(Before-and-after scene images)
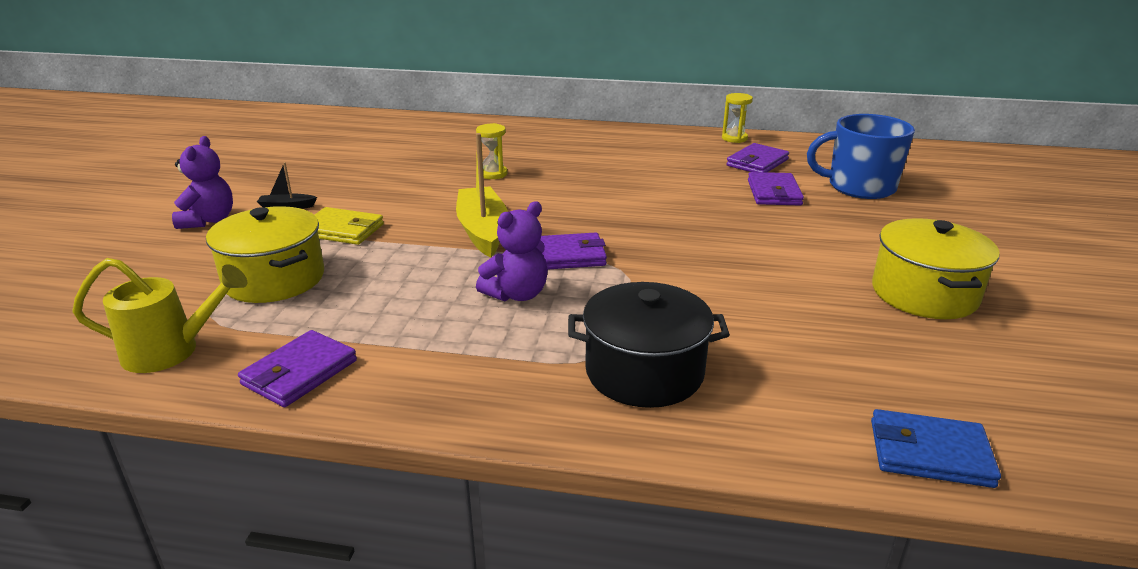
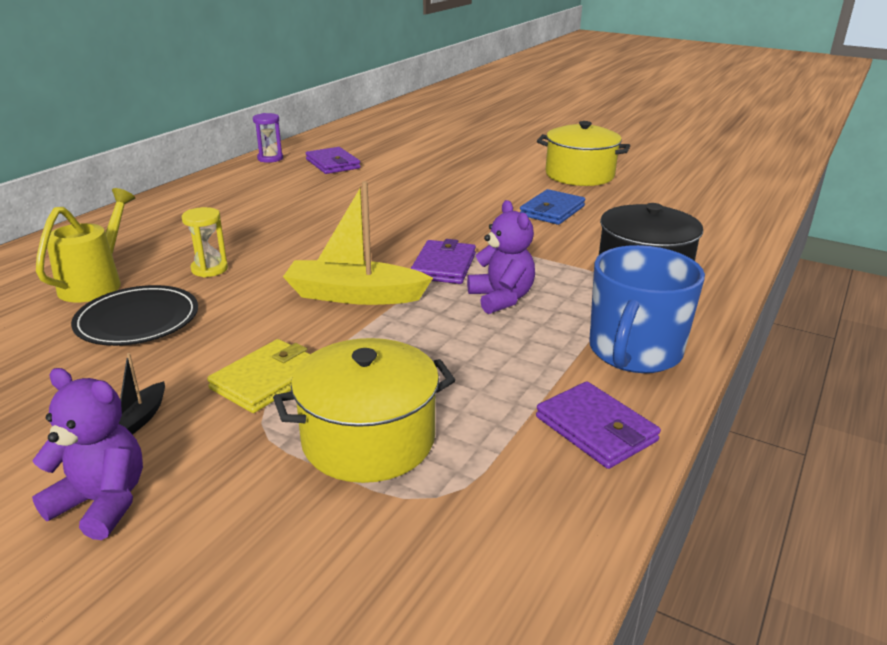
camera: 70 degrees left, 0 degrees up
(171, 351) = (514, 528): yellow watering can -> yellow watering can (96, 283)
(406, 174) = (137, 320): none -> black plate
(734, 138) = (270, 158): yellow hourglass -> purple hourglass
(774, 193) = (397, 173): purple wallet -> none
(859, 187) = (415, 149): blue mug -> blue mug (634, 352)
(929, 453) = (743, 219): blue wallet -> blue wallet (552, 211)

- _Activity_
Return the records above in their entirety, word for word, with the pictures removed.

- _Solution to the exercise_
camera: 70 degrees left, 0 degrees up
(171, 351) = (514, 528): yellow watering can -> yellow watering can (96, 283)
(406, 174) = (137, 320): none -> black plate
(734, 138) = (270, 158): yellow hourglass -> purple hourglass
(774, 193) = (397, 173): purple wallet -> none
(859, 187) = (415, 149): blue mug -> blue mug (634, 352)
(929, 453) = (743, 219): blue wallet -> blue wallet (552, 211)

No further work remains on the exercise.